[Modification records]

•••

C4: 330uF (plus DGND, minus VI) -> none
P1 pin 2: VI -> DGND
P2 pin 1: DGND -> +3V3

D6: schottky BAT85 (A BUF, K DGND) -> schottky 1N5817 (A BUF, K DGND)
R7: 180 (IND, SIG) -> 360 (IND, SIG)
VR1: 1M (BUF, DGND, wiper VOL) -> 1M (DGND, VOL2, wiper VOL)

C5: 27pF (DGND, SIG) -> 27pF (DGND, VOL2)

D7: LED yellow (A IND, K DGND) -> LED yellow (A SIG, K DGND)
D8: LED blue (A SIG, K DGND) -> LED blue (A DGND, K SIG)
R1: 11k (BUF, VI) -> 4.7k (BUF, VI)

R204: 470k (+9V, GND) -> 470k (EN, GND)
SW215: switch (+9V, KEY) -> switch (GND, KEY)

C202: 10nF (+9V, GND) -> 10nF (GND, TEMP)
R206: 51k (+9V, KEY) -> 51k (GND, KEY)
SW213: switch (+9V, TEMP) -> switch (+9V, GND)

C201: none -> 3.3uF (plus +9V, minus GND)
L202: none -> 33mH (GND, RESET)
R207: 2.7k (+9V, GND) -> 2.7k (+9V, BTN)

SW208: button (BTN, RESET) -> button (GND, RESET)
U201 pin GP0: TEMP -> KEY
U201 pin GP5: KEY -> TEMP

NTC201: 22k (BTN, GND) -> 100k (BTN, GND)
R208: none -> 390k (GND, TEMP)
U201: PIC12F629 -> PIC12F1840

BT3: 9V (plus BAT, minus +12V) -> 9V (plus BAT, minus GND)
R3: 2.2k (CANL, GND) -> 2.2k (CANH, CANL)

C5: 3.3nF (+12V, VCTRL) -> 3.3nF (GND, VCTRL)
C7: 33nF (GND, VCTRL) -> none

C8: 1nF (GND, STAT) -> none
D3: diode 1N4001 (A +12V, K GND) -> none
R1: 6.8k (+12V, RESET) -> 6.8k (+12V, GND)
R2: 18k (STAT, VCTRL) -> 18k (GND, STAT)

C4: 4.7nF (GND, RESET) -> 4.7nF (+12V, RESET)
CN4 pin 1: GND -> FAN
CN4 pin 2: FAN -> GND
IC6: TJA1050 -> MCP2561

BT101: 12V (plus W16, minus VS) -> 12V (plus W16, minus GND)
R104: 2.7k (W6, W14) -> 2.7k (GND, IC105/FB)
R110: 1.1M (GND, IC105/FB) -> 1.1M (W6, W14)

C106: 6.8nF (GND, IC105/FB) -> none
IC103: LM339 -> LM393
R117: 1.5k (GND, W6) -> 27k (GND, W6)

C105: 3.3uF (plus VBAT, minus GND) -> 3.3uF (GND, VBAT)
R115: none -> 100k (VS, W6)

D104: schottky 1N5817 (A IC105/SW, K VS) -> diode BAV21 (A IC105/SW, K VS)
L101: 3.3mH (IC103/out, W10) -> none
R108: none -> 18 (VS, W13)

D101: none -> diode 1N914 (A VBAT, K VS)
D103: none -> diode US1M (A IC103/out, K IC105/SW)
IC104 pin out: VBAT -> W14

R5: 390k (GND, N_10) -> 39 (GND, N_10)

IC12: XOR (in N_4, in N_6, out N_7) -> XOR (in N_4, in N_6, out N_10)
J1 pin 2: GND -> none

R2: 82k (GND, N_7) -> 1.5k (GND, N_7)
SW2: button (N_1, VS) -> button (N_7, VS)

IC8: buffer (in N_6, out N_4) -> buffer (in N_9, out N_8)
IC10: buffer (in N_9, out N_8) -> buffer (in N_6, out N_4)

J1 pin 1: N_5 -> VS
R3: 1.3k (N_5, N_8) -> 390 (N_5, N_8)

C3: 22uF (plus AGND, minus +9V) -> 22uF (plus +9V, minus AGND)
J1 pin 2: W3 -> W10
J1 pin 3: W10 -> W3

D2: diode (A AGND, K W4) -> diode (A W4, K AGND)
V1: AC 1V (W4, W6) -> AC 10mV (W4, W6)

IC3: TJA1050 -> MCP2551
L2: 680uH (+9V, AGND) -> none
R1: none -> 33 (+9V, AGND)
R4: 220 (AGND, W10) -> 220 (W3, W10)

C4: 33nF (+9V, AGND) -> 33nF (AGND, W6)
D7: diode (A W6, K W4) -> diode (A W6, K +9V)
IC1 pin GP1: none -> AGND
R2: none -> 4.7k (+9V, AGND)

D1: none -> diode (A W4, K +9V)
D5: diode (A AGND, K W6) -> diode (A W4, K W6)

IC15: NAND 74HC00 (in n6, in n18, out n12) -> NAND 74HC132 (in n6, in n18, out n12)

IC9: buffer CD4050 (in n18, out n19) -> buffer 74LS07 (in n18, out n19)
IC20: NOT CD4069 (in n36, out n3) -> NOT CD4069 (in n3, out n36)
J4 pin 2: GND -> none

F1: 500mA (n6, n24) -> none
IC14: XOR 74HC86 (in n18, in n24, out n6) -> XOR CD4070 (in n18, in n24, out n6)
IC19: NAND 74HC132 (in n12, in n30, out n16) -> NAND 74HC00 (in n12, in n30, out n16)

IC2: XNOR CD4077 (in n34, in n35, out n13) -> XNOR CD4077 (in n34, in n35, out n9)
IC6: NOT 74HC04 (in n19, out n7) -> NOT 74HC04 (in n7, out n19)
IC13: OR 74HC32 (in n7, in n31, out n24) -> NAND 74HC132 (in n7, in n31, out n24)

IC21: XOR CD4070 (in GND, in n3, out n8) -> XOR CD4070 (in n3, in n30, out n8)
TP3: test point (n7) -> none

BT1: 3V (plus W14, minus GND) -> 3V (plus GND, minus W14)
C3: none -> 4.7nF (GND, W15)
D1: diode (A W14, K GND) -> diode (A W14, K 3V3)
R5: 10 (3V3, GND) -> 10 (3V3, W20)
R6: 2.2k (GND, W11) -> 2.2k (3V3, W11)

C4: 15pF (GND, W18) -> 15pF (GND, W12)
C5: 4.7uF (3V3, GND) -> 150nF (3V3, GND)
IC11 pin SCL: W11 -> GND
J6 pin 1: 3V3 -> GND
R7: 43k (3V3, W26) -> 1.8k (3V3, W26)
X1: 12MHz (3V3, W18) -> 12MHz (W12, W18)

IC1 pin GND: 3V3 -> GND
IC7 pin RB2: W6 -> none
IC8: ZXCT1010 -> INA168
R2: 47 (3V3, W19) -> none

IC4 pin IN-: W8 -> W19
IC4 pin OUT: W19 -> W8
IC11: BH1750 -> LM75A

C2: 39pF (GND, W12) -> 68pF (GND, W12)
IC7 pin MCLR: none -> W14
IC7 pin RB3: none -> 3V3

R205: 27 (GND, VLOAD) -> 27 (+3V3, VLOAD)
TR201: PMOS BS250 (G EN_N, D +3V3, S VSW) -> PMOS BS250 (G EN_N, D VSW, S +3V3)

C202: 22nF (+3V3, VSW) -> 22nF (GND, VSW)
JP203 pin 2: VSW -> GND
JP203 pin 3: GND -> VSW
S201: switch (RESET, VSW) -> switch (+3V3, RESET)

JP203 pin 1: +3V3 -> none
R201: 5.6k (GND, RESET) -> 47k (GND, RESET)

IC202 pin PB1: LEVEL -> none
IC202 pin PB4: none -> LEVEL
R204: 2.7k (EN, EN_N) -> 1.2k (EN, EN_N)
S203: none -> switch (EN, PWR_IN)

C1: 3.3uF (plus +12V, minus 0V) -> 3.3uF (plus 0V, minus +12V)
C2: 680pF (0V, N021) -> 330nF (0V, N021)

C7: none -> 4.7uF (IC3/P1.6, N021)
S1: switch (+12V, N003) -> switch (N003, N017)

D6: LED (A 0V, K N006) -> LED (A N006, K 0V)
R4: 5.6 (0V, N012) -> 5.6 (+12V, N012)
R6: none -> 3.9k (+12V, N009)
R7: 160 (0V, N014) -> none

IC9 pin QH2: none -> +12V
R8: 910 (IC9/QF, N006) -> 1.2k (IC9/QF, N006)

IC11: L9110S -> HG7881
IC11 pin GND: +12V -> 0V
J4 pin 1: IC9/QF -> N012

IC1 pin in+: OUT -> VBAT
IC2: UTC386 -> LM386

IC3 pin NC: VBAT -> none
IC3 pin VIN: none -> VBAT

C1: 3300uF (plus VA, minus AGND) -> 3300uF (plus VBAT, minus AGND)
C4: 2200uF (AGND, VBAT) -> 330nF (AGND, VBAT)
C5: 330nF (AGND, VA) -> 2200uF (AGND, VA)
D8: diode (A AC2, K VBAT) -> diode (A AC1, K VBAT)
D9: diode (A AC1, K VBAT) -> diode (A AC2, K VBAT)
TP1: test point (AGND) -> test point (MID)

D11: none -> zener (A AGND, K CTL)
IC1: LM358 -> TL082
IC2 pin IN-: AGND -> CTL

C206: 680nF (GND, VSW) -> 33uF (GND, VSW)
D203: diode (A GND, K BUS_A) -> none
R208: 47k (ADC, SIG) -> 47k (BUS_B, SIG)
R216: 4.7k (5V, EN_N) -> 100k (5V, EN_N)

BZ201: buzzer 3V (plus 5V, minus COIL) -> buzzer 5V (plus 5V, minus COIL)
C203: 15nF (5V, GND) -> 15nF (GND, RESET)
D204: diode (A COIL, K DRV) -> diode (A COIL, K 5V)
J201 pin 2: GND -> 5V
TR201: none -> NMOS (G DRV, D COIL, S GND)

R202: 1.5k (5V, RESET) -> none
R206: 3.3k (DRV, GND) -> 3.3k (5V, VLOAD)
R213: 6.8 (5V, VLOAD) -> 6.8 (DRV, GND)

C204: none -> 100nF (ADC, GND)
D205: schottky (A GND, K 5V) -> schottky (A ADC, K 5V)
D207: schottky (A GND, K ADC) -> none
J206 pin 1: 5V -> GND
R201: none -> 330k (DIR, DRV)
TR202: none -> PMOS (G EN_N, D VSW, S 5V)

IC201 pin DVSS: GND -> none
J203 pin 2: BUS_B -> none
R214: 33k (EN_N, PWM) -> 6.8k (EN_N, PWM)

•••

#### [WHAT YOU SHOULD DO]
Look over the records above and copy each line that includes the string "schottky".

#### [REPLY TO THE EXERCISE]
D6: schottky BAT85 (A BUF, K DGND) -> schottky 1N5817 (A BUF, K DGND)
D104: schottky 1N5817 (A IC105/SW, K VS) -> diode BAV21 (A IC105/SW, K VS)
D205: schottky (A GND, K 5V) -> schottky (A ADC, K 5V)
D207: schottky (A GND, K ADC) -> none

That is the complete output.